Provided information:
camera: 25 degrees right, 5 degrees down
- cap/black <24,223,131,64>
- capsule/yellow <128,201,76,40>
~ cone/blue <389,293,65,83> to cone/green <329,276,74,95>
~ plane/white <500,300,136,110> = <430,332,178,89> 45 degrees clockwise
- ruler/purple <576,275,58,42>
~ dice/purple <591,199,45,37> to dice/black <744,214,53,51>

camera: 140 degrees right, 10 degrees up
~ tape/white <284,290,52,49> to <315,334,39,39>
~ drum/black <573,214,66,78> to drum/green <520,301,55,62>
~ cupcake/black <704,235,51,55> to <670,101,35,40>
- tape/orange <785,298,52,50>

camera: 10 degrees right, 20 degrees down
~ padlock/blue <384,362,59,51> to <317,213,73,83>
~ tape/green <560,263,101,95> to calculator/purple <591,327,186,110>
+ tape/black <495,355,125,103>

About this task: Your task is to transcribe the line containing "to dice/black <744,214,53,51>" and every line after it, through the last line of the data, exactly as written and with nothing more.

Response:
~ dice/purple <591,199,45,37> to dice/black <744,214,53,51>

camera: 140 degrees right, 10 degrees up
~ tape/white <284,290,52,49> to <315,334,39,39>
~ drum/black <573,214,66,78> to drum/green <520,301,55,62>
~ cupcake/black <704,235,51,55> to <670,101,35,40>
- tape/orange <785,298,52,50>

camera: 10 degrees right, 20 degrees down
~ padlock/blue <384,362,59,51> to <317,213,73,83>
~ tape/green <560,263,101,95> to calculator/purple <591,327,186,110>
+ tape/black <495,355,125,103>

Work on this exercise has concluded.